*WHAT TO WORK ON*. I need the records below retyped exactly.

(Stored data entries)
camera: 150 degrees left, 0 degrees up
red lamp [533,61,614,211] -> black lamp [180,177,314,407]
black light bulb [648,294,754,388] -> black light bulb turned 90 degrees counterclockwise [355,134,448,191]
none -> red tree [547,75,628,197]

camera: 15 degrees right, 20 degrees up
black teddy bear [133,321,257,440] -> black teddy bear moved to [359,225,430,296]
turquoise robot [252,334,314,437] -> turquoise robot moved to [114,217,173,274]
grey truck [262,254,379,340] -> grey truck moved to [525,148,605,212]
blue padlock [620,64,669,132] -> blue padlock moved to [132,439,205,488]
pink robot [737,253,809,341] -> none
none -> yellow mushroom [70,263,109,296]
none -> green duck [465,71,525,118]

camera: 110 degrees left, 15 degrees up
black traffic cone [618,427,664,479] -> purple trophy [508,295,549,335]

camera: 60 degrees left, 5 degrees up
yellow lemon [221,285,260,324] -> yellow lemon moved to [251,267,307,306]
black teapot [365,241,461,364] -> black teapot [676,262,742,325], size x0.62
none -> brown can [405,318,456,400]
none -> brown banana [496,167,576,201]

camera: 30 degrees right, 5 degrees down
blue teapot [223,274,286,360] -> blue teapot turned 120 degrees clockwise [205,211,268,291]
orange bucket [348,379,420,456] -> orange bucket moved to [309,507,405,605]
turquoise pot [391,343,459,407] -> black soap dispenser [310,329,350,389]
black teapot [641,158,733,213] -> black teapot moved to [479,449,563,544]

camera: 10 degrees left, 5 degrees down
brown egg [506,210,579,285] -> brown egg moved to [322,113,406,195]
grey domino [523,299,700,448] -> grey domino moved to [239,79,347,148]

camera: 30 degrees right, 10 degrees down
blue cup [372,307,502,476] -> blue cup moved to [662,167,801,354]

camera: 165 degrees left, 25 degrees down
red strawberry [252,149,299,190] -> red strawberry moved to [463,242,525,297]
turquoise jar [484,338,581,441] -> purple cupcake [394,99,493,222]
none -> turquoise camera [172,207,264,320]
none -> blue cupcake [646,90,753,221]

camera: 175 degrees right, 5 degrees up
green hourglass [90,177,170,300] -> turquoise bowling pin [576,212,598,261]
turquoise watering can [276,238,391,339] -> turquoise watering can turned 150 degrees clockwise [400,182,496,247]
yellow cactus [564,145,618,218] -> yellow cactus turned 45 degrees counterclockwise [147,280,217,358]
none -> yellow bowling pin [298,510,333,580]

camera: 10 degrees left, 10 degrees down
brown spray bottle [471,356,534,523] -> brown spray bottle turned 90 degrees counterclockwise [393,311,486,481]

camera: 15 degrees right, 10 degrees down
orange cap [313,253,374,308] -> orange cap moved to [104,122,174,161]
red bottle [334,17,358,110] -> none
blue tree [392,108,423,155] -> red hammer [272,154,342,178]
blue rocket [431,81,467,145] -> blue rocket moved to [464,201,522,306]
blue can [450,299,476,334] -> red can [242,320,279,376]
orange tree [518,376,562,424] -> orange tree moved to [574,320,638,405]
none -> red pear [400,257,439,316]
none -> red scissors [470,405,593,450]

*RESULT OF THE TASK*.
camera: 150 degrees left, 0 degrees up
red lamp [533,61,614,211] -> black lamp [180,177,314,407]
black light bulb [648,294,754,388] -> black light bulb turned 90 degrees counterclockwise [355,134,448,191]
none -> red tree [547,75,628,197]

camera: 15 degrees right, 20 degrees up
black teddy bear [133,321,257,440] -> black teddy bear moved to [359,225,430,296]
turquoise robot [252,334,314,437] -> turquoise robot moved to [114,217,173,274]
grey truck [262,254,379,340] -> grey truck moved to [525,148,605,212]
blue padlock [620,64,669,132] -> blue padlock moved to [132,439,205,488]
pink robot [737,253,809,341] -> none
none -> yellow mushroom [70,263,109,296]
none -> green duck [465,71,525,118]

camera: 110 degrees left, 15 degrees up
black traffic cone [618,427,664,479] -> purple trophy [508,295,549,335]

camera: 60 degrees left, 5 degrees up
yellow lemon [221,285,260,324] -> yellow lemon moved to [251,267,307,306]
black teapot [365,241,461,364] -> black teapot [676,262,742,325], size x0.62
none -> brown can [405,318,456,400]
none -> brown banana [496,167,576,201]

camera: 30 degrees right, 5 degrees down
blue teapot [223,274,286,360] -> blue teapot turned 120 degrees clockwise [205,211,268,291]
orange bucket [348,379,420,456] -> orange bucket moved to [309,507,405,605]
turquoise pot [391,343,459,407] -> black soap dispenser [310,329,350,389]
black teapot [641,158,733,213] -> black teapot moved to [479,449,563,544]

camera: 10 degrees left, 5 degrees down
brown egg [506,210,579,285] -> brown egg moved to [322,113,406,195]
grey domino [523,299,700,448] -> grey domino moved to [239,79,347,148]

camera: 30 degrees right, 10 degrees down
blue cup [372,307,502,476] -> blue cup moved to [662,167,801,354]

camera: 165 degrees left, 25 degrees down
red strawberry [252,149,299,190] -> red strawberry moved to [463,242,525,297]
turquoise jar [484,338,581,441] -> purple cupcake [394,99,493,222]
none -> turquoise camera [172,207,264,320]
none -> blue cupcake [646,90,753,221]

camera: 175 degrees right, 5 degrees up
green hourglass [90,177,170,300] -> turquoise bowling pin [576,212,598,261]
turquoise watering can [276,238,391,339] -> turquoise watering can turned 150 degrees clockwise [400,182,496,247]
yellow cactus [564,145,618,218] -> yellow cactus turned 45 degrees counterclockwise [147,280,217,358]
none -> yellow bowling pin [298,510,333,580]

camera: 10 degrees left, 10 degrees down
brown spray bottle [471,356,534,523] -> brown spray bottle turned 90 degrees counterclockwise [393,311,486,481]

camera: 15 degrees right, 10 degrees down
orange cap [313,253,374,308] -> orange cap moved to [104,122,174,161]
red bottle [334,17,358,110] -> none
blue tree [392,108,423,155] -> red hammer [272,154,342,178]
blue rocket [431,81,467,145] -> blue rocket moved to [464,201,522,306]
blue can [450,299,476,334] -> red can [242,320,279,376]
orange tree [518,376,562,424] -> orange tree moved to [574,320,638,405]
none -> red pear [400,257,439,316]
none -> red scissors [470,405,593,450]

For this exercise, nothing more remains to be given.